> [WHAT THE TASK ASKS]: Reproduce, with no changes, the line that contains "The gray roll" and all the lines that come after it in the records.

##### RECORDS FOR THIS EXERCISE #####

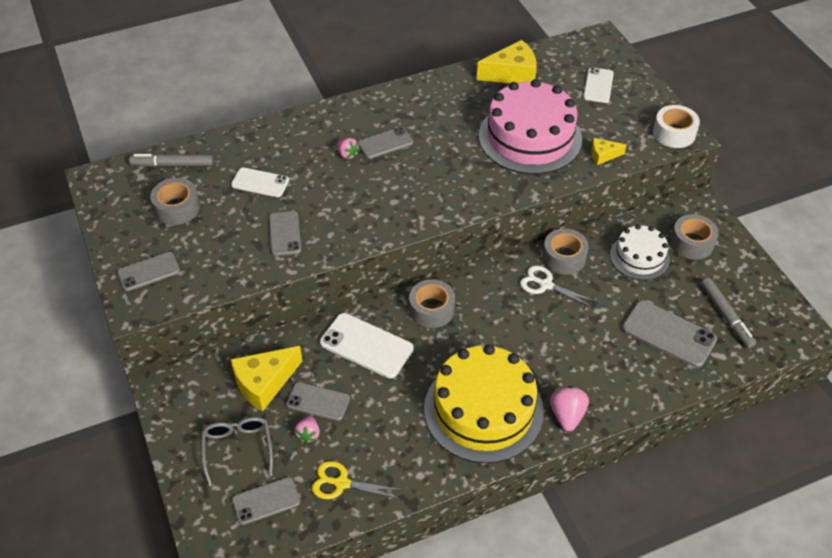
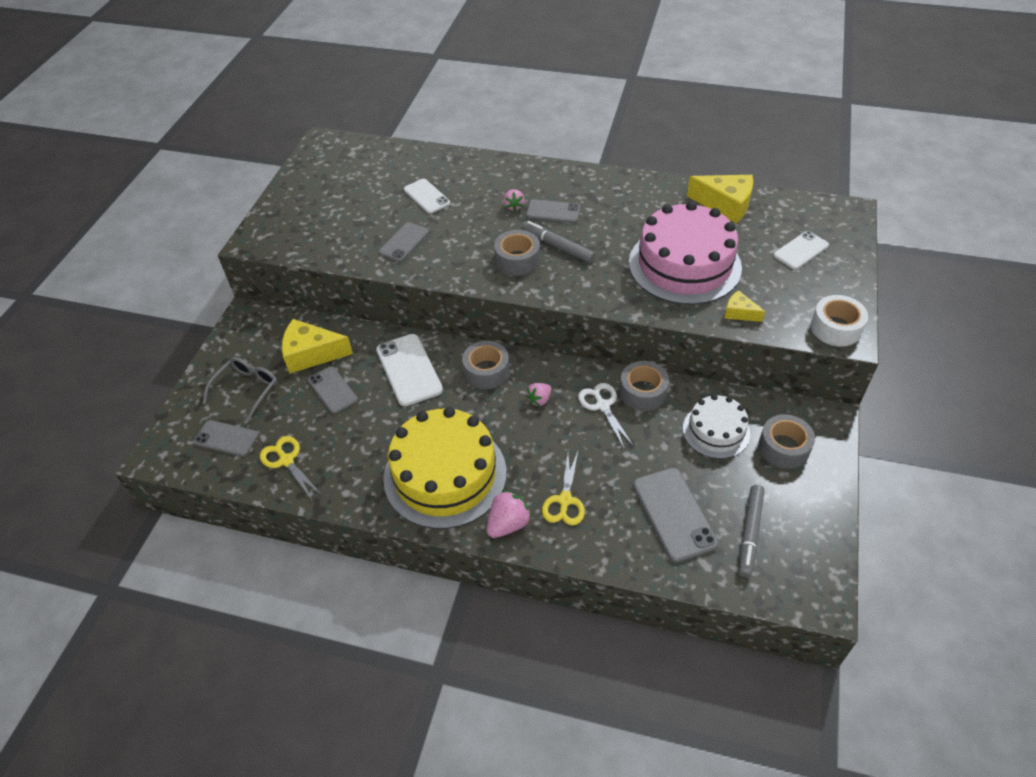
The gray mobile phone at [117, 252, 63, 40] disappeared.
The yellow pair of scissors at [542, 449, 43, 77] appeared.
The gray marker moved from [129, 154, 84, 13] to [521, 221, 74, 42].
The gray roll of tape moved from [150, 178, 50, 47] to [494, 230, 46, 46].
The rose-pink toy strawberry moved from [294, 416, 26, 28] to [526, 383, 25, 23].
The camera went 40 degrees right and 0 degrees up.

#####

> [RESPONSE AREA]:
The gray roll of tape moved from [150, 178, 50, 47] to [494, 230, 46, 46].
The rose-pink toy strawberry moved from [294, 416, 26, 28] to [526, 383, 25, 23].
The camera went 40 degrees right and 0 degrees up.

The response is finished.